### [WORK TASK]
Restate all of the following data exactly, keeping any images out of the copy.

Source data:
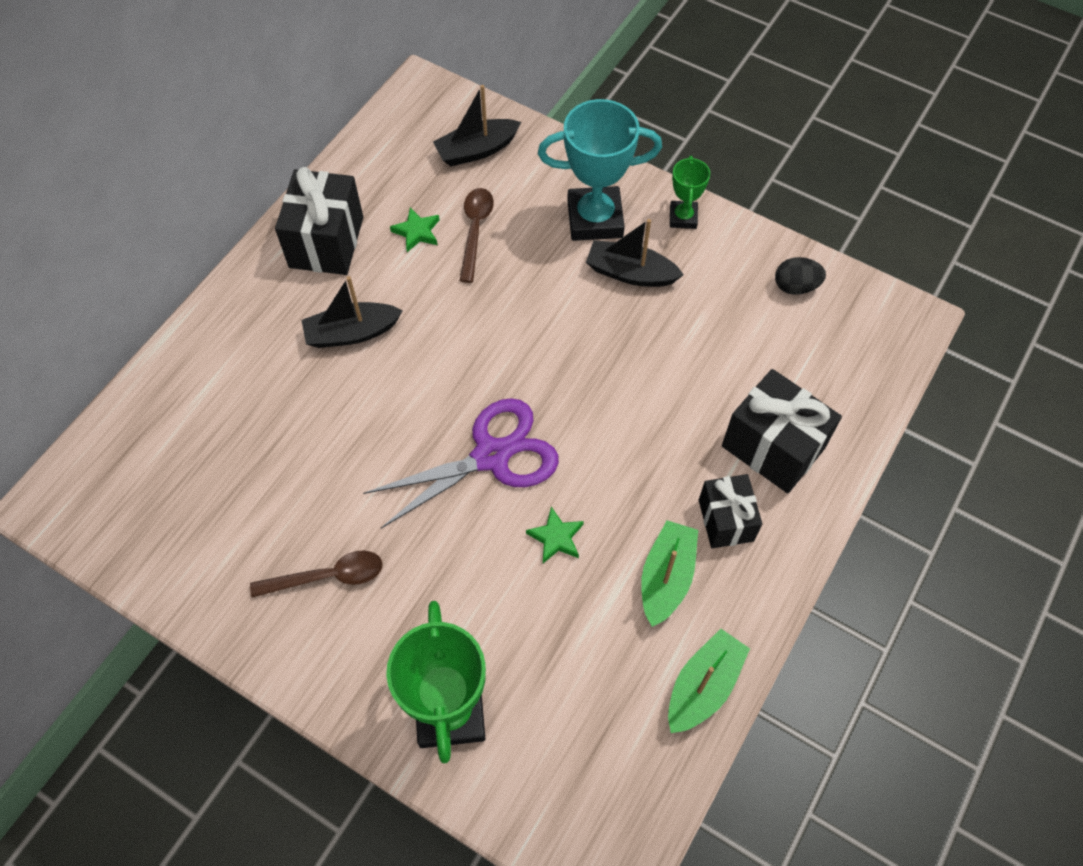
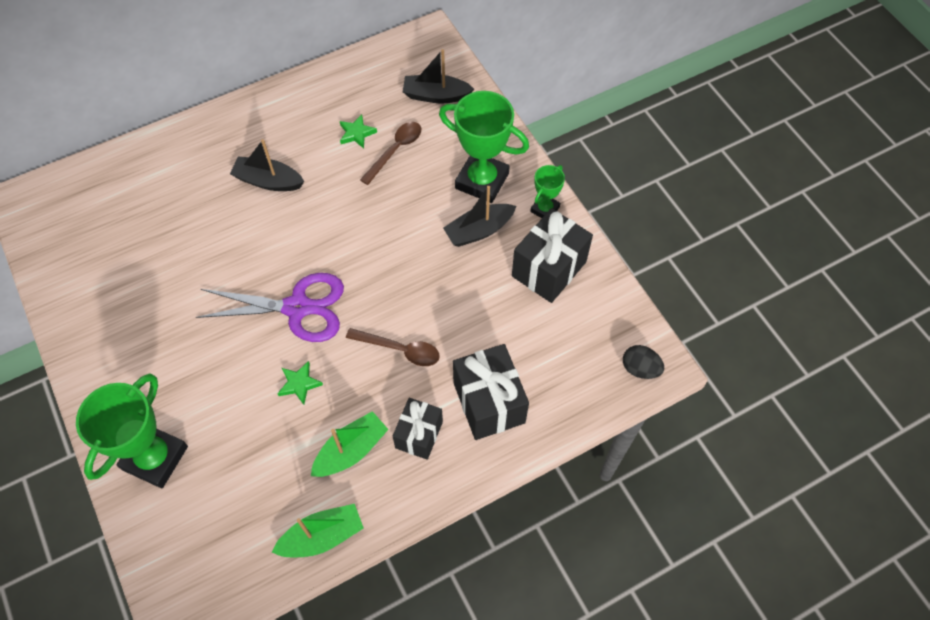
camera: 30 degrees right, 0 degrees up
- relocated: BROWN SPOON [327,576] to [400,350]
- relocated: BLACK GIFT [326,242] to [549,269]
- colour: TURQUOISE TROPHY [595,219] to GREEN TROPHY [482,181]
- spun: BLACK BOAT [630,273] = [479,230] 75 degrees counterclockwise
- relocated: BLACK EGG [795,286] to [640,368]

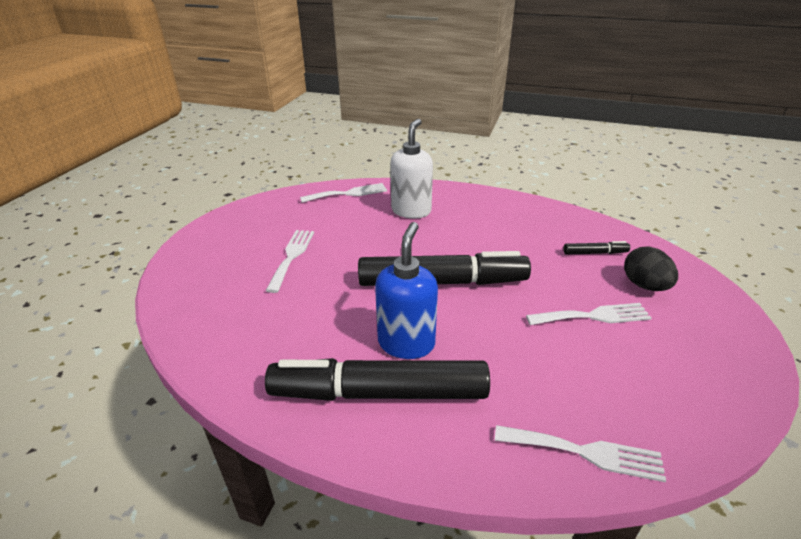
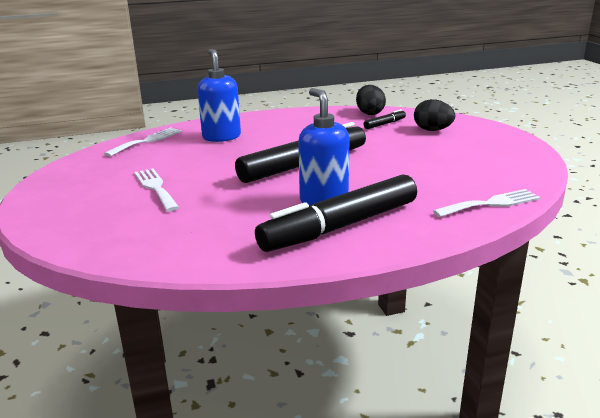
camera: 35 degrees left, 10 degrees down
- colour: WHITE SOAP DISPENSER [411,211] to BLUE SOAP DISPENSER [221,137]
- missing: WHITE FORK [593,316]
- appeared: BLACK EGG [369,113]

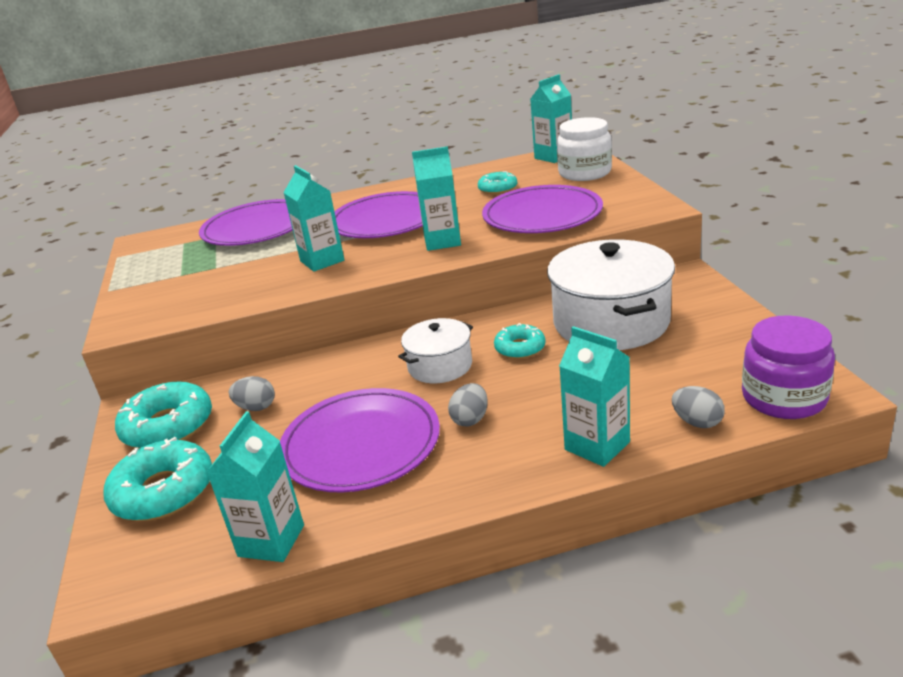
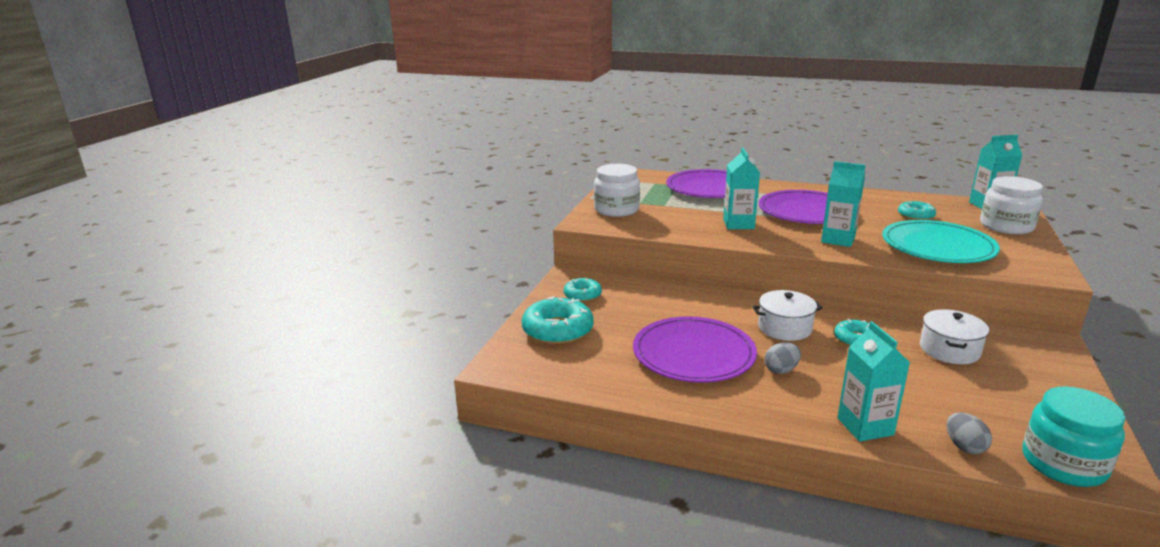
camera: 30 degrees right, 5 degrees down
- size: TURQUOISE DONUT [168,426] = [582,295] x0.58
- missing: TURQUOISE CARTON [271,541]
- missing: GREY EGG [256,407]
- colour: PURPLE PLATE [542,215] to TURQUOISE PLATE [937,246]
- size: WHITE POT [611,322] = [949,350] x0.55
- colour: PURPLE JAR [784,398] to TURQUOISE JAR [1063,464]
- appeared: WHITE JAR [616,210]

### [SOLVED PROBLEM]
camera: 30 degrees right, 0 degrees up
- relocated: BROWN SPOON [327,576] to [400,350]
- relocated: BLACK GIFT [326,242] to [549,269]
- colour: TURQUOISE TROPHY [595,219] to GREEN TROPHY [482,181]
- spun: BLACK BOAT [630,273] = [479,230] 75 degrees counterclockwise
- relocated: BLACK EGG [795,286] to [640,368]

camera: 35 degrees left, 10 degrees down
- colour: WHITE SOAP DISPENSER [411,211] to BLUE SOAP DISPENSER [221,137]
- missing: WHITE FORK [593,316]
- appeared: BLACK EGG [369,113]

camera: 30 degrees right, 5 degrees down
- size: TURQUOISE DONUT [168,426] = [582,295] x0.58
- missing: TURQUOISE CARTON [271,541]
- missing: GREY EGG [256,407]
- colour: PURPLE PLATE [542,215] to TURQUOISE PLATE [937,246]
- size: WHITE POT [611,322] = [949,350] x0.55
- colour: PURPLE JAR [784,398] to TURQUOISE JAR [1063,464]
- appeared: WHITE JAR [616,210]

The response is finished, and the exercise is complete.